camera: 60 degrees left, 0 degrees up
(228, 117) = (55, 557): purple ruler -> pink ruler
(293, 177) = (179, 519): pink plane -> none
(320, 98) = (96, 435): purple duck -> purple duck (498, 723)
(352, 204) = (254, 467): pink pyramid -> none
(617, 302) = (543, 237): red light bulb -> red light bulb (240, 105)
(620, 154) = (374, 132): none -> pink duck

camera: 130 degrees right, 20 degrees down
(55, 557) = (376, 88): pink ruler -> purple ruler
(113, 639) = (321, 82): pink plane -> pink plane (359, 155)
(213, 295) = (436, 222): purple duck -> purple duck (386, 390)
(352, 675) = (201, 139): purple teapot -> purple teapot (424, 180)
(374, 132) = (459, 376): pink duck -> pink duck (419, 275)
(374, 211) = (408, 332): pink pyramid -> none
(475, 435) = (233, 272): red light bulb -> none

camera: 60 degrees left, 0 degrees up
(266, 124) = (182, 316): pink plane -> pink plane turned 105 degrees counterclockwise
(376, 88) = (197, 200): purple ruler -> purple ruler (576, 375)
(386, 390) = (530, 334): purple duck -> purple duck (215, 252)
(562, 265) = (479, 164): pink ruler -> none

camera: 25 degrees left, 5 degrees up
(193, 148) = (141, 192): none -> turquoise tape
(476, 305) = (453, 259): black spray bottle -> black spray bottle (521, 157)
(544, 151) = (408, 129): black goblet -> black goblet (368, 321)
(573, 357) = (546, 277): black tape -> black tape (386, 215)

---

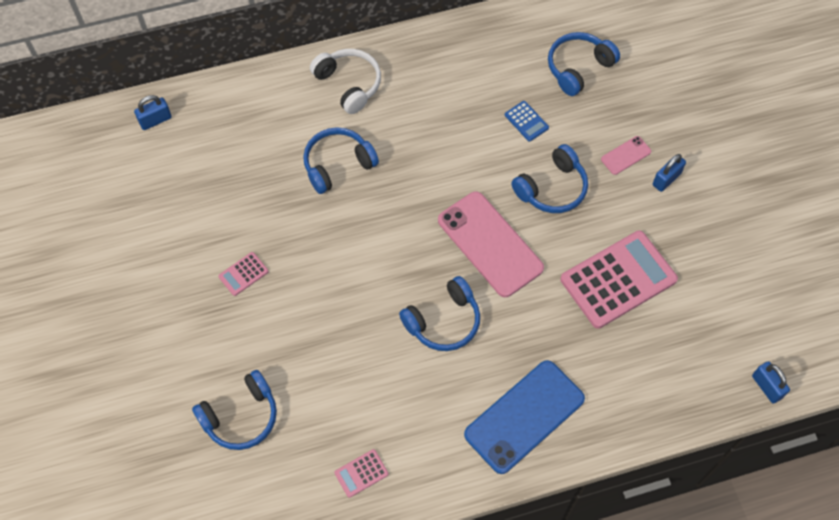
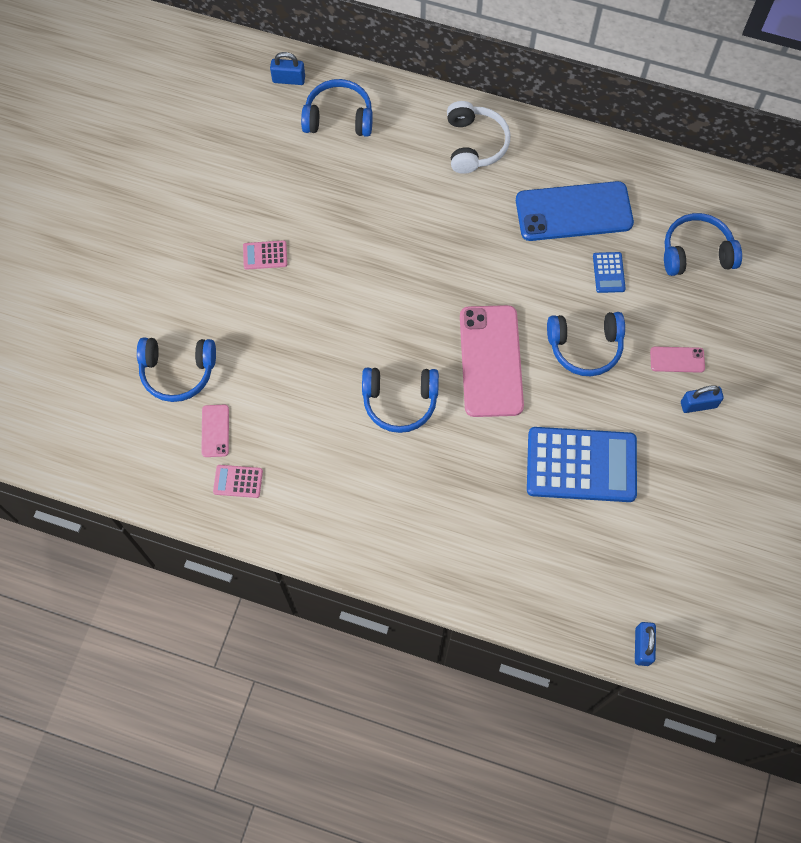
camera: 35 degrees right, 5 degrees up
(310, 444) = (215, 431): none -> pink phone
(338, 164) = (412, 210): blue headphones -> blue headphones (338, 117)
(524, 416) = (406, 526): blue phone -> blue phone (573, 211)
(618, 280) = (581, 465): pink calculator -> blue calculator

ACTION ITEM
Produce a word-for-word copy of everything above from the line holding "(193, 148) = (141, 192): none" down to the line holding "(573, 357) = (546, 277): black", with both of those lines kept.

RESULT
(193, 148) = (141, 192): none -> turquoise tape
(476, 305) = (453, 259): black spray bottle -> black spray bottle (521, 157)
(544, 151) = (408, 129): black goblet -> black goblet (368, 321)
(573, 357) = (546, 277): black tape -> black tape (386, 215)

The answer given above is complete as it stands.